■ ACTIVITY ■
The expected output is an exact copy of each line from the line with "- recoloured: GREEN" through the end of the data below, with no pictures in it.
*** INPUT RECORDS ***
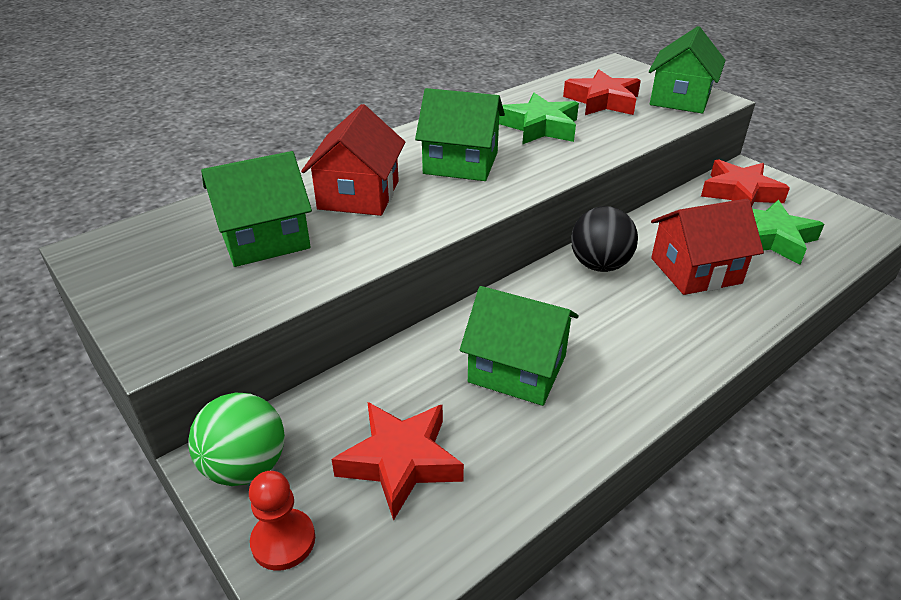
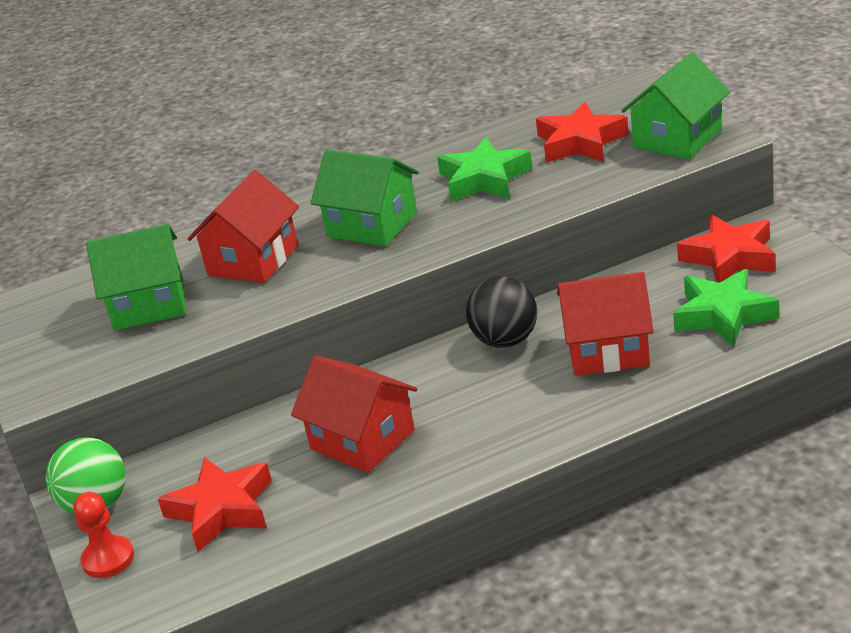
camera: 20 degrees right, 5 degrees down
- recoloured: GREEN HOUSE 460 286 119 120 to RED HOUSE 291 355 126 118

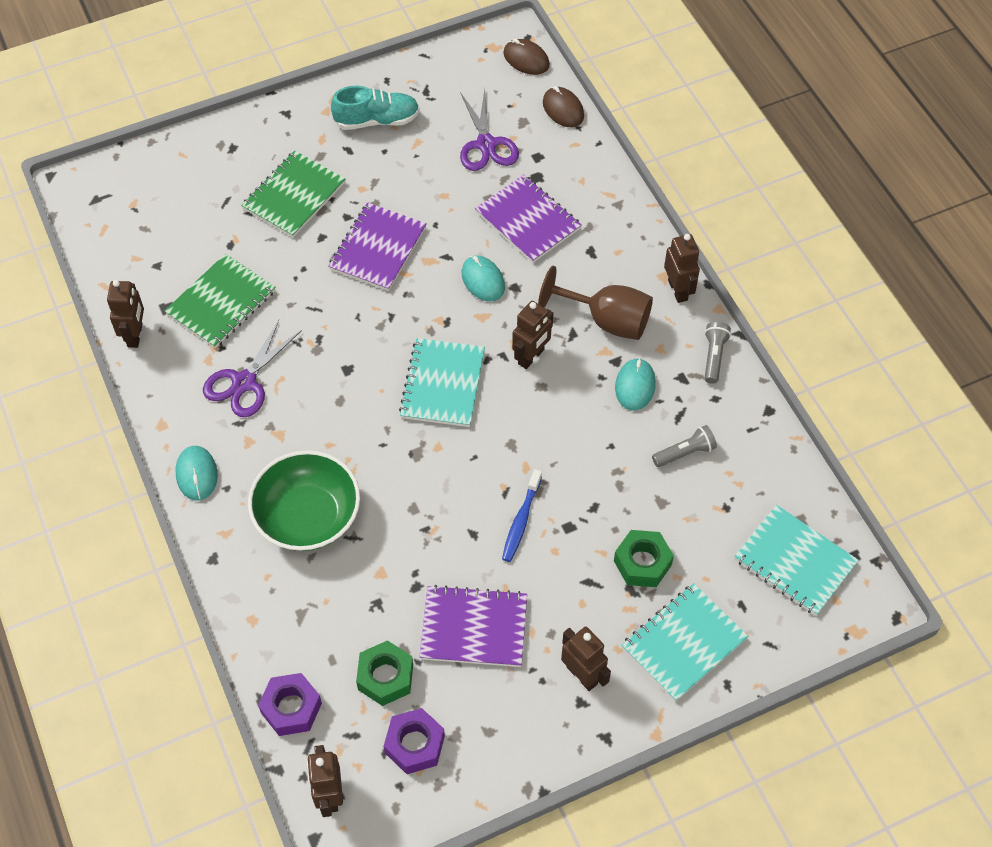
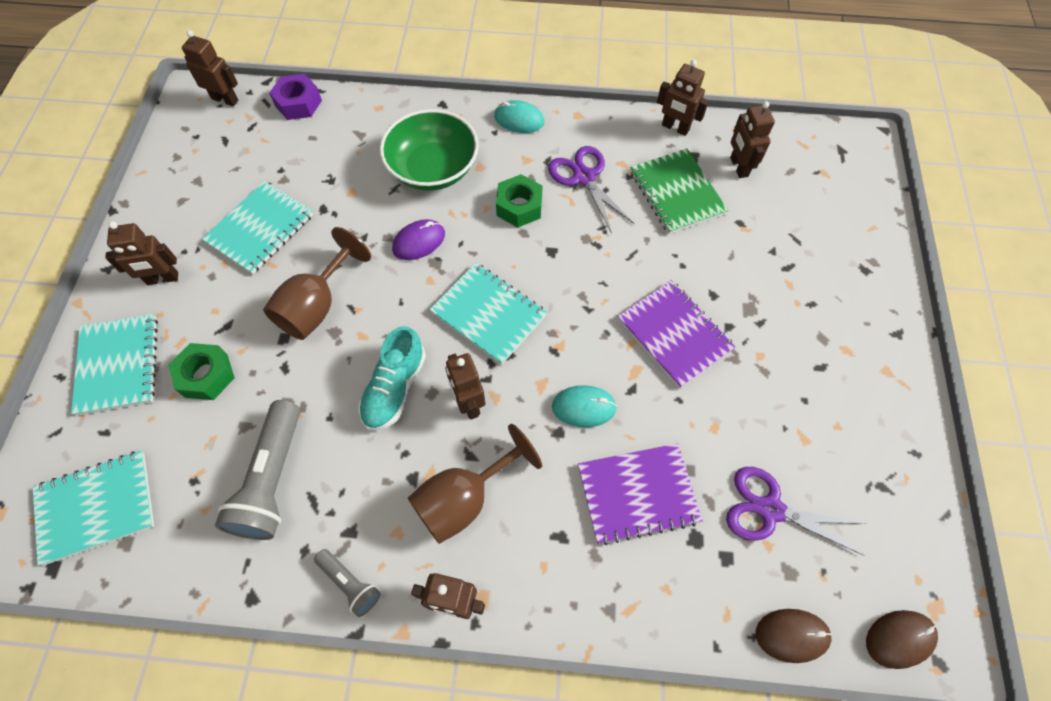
camera: 120 degrees right, 5 degrees up
- recoloured: PURPLE NOTEBOOK 419 585 108 82 to TURQUOISE NOTEBOOK 202 181 111 93
- resized: GREY FLASHLIGHT 652 425 65 42 = 215 400 85 140 x1.89
- replaced: BLUE TOOTHBRUSH 502 469 40 93 to BROWN GOBLET 263 227 108 113
- moved: TURQUOISE SHOE 331 86 89 44 to 359 326 67 104
- added: PURPLE MOUSE 392 219 53 41
- moved: GREEN NUT 356 640 57 66 to 496 174 47 54
- added: BROWN ROBOT 730 101 45 77
- removed: GREEN NOTEBOOK 241 151 104 87
- removed: PURPLE NUT 384 708 61 66
- removed: TURQUOISE MOUSE 615 358 41 53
***
■ TASK RESULT ■
- recoloured: GREEN HOUSE 460 286 119 120 to RED HOUSE 291 355 126 118

camera: 120 degrees right, 5 degrees up
- recoloured: PURPLE NOTEBOOK 419 585 108 82 to TURQUOISE NOTEBOOK 202 181 111 93
- resized: GREY FLASHLIGHT 652 425 65 42 = 215 400 85 140 x1.89
- replaced: BLUE TOOTHBRUSH 502 469 40 93 to BROWN GOBLET 263 227 108 113
- moved: TURQUOISE SHOE 331 86 89 44 to 359 326 67 104
- added: PURPLE MOUSE 392 219 53 41
- moved: GREEN NUT 356 640 57 66 to 496 174 47 54
- added: BROWN ROBOT 730 101 45 77
- removed: GREEN NOTEBOOK 241 151 104 87
- removed: PURPLE NUT 384 708 61 66
- removed: TURQUOISE MOUSE 615 358 41 53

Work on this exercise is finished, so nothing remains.